Please repeat the rows below word for word, with no changes.

----- RAW RECORDS -----

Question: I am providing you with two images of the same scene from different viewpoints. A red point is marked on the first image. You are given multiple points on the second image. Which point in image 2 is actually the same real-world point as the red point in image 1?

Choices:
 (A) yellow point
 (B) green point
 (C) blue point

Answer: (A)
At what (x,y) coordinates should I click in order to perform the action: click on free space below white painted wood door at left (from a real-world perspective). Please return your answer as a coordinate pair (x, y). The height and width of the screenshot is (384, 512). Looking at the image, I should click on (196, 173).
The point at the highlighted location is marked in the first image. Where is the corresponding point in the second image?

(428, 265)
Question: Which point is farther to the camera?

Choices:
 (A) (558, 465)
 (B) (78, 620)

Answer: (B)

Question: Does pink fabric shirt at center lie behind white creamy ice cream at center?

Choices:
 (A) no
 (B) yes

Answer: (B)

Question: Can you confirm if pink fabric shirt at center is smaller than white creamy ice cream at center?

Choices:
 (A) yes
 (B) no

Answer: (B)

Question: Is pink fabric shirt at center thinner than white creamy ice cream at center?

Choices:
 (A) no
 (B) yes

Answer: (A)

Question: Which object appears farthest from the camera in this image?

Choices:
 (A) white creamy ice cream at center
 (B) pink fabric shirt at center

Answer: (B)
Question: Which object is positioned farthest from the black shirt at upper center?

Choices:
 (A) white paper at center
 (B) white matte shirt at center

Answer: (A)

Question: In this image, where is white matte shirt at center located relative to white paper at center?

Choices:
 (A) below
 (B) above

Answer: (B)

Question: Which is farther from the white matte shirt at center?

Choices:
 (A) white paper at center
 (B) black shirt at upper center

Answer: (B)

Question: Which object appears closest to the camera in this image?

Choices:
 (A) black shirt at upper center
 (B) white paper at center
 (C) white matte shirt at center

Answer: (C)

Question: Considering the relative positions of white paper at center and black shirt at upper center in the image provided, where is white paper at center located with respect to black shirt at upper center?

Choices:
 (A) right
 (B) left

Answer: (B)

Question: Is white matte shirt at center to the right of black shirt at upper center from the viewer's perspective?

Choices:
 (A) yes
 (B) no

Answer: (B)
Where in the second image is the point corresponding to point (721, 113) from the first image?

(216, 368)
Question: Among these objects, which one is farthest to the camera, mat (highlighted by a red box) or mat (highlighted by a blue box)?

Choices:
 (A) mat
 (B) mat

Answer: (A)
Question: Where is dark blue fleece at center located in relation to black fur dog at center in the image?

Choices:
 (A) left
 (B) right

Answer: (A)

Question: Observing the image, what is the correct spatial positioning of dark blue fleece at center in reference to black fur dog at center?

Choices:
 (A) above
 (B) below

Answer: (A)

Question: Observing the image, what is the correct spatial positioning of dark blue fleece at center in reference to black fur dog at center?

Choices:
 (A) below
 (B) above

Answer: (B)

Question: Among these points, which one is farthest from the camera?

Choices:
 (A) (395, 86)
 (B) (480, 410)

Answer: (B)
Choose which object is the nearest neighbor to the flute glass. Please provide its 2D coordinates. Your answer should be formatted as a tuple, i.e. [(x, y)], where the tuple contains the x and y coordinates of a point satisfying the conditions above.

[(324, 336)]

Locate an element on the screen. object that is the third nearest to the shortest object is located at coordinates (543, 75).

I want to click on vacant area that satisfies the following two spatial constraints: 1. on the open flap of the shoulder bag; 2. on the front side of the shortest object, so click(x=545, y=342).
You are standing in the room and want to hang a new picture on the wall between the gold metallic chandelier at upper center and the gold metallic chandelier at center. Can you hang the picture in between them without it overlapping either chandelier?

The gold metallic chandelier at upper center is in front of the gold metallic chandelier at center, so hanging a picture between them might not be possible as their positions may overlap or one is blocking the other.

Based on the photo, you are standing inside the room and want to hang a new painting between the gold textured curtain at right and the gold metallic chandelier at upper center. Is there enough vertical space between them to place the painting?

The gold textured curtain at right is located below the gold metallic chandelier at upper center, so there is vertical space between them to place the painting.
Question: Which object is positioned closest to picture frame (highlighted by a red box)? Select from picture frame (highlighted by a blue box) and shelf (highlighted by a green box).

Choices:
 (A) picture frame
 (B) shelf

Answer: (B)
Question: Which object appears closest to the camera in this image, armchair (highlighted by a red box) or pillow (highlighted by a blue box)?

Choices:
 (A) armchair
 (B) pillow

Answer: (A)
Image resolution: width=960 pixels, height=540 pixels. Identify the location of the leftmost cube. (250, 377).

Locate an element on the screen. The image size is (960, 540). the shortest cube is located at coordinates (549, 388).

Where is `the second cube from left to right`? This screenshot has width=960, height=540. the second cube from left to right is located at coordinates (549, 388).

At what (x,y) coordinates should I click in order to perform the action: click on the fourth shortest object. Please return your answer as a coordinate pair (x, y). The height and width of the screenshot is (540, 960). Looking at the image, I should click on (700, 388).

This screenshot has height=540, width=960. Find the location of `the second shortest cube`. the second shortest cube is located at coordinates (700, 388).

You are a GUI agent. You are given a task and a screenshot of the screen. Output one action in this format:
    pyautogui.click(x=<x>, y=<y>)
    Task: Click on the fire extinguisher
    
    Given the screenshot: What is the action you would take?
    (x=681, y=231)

-----

_RESULT FOR THIS TASK_
Question: I am providing you with two images of the same scene from different viewpoints. A red point is marked on the first image. You are given multiple points on the second image. Which point in image 2 is actually the same real-world point as the red point in image 1?

Choices:
 (A) yellow point
 (B) green point
 (C) blue point

Answer: (A)
At what (x,y) coordinates should I click in order to perform the action: click on free space below white painted wood door at left (from a real-world perspective). Please return your answer as a coordinate pair (x, y). The height and width of the screenshot is (384, 512). Looking at the image, I should click on (196, 173).
The point at the highlighted location is marked in the first image. Where is the corresponding point in the second image?

(428, 265)
Question: Which point is farther to the camera?

Choices:
 (A) (558, 465)
 (B) (78, 620)

Answer: (B)

Question: Does pink fabric shirt at center lie behind white creamy ice cream at center?

Choices:
 (A) no
 (B) yes

Answer: (B)

Question: Can you confirm if pink fabric shirt at center is smaller than white creamy ice cream at center?

Choices:
 (A) yes
 (B) no

Answer: (B)

Question: Is pink fabric shirt at center thinner than white creamy ice cream at center?

Choices:
 (A) no
 (B) yes

Answer: (A)

Question: Which object appears farthest from the camera in this image?

Choices:
 (A) white creamy ice cream at center
 (B) pink fabric shirt at center

Answer: (B)
Question: Which object is positioned farthest from the black shirt at upper center?

Choices:
 (A) white paper at center
 (B) white matte shirt at center

Answer: (A)

Question: In this image, where is white matte shirt at center located relative to white paper at center?

Choices:
 (A) below
 (B) above

Answer: (B)

Question: Which is farther from the white matte shirt at center?

Choices:
 (A) white paper at center
 (B) black shirt at upper center

Answer: (B)

Question: Which object appears closest to the camera in this image?

Choices:
 (A) black shirt at upper center
 (B) white paper at center
 (C) white matte shirt at center

Answer: (C)

Question: Considering the relative positions of white paper at center and black shirt at upper center in the image provided, where is white paper at center located with respect to black shirt at upper center?

Choices:
 (A) right
 (B) left

Answer: (B)

Question: Is white matte shirt at center to the right of black shirt at upper center from the viewer's perspective?

Choices:
 (A) yes
 (B) no

Answer: (B)
Where in the second image is the point corresponding to point (721, 113) from the first image?

(216, 368)
Question: Among these objects, which one is farthest to the camera, mat (highlighted by a red box) or mat (highlighted by a blue box)?

Choices:
 (A) mat
 (B) mat

Answer: (A)
Question: Where is dark blue fleece at center located in relation to black fur dog at center in the image?

Choices:
 (A) left
 (B) right

Answer: (A)

Question: Observing the image, what is the correct spatial positioning of dark blue fleece at center in reference to black fur dog at center?

Choices:
 (A) above
 (B) below

Answer: (A)

Question: Observing the image, what is the correct spatial positioning of dark blue fleece at center in reference to black fur dog at center?

Choices:
 (A) below
 (B) above

Answer: (B)

Question: Among these points, which one is farthest from the camera?

Choices:
 (A) (395, 86)
 (B) (480, 410)

Answer: (B)
Choose which object is the nearest neighbor to the flute glass. Please provide its 2D coordinates. Your answer should be formatted as a tuple, i.e. [(x, y)], where the tuple contains the x and y coordinates of a point satisfying the conditions above.

[(324, 336)]

Locate an element on the screen. object that is the third nearest to the shortest object is located at coordinates (543, 75).

I want to click on vacant area that satisfies the following two spatial constraints: 1. on the open flap of the shoulder bag; 2. on the front side of the shortest object, so click(x=545, y=342).
You are standing in the room and want to hang a new picture on the wall between the gold metallic chandelier at upper center and the gold metallic chandelier at center. Can you hang the picture in between them without it overlapping either chandelier?

The gold metallic chandelier at upper center is in front of the gold metallic chandelier at center, so hanging a picture between them might not be possible as their positions may overlap or one is blocking the other.

Based on the photo, you are standing inside the room and want to hang a new painting between the gold textured curtain at right and the gold metallic chandelier at upper center. Is there enough vertical space between them to place the painting?

The gold textured curtain at right is located below the gold metallic chandelier at upper center, so there is vertical space between them to place the painting.
Question: Which object is positioned closest to picture frame (highlighted by a red box)? Select from picture frame (highlighted by a blue box) and shelf (highlighted by a green box).

Choices:
 (A) picture frame
 (B) shelf

Answer: (B)
Question: Which object appears closest to the camera in this image, armchair (highlighted by a red box) or pillow (highlighted by a blue box)?

Choices:
 (A) armchair
 (B) pillow

Answer: (A)
Image resolution: width=960 pixels, height=540 pixels. Identify the location of the leftmost cube. (250, 377).

Locate an element on the screen. The image size is (960, 540). the shortest cube is located at coordinates (549, 388).

Where is `the second cube from left to right`? This screenshot has width=960, height=540. the second cube from left to right is located at coordinates (549, 388).

At what (x,y) coordinates should I click in order to perform the action: click on the fourth shortest object. Please return your answer as a coordinate pair (x, y). The height and width of the screenshot is (540, 960). Looking at the image, I should click on (700, 388).

This screenshot has height=540, width=960. Find the location of `the second shortest cube`. the second shortest cube is located at coordinates (700, 388).

You are a GUI agent. You are given a task and a screenshot of the screen. Output one action in this format:
    pyautogui.click(x=<x>, y=<y>)
    Task: Click on the fire extinguisher
    
    Given the screenshot: What is the action you would take?
    (x=681, y=231)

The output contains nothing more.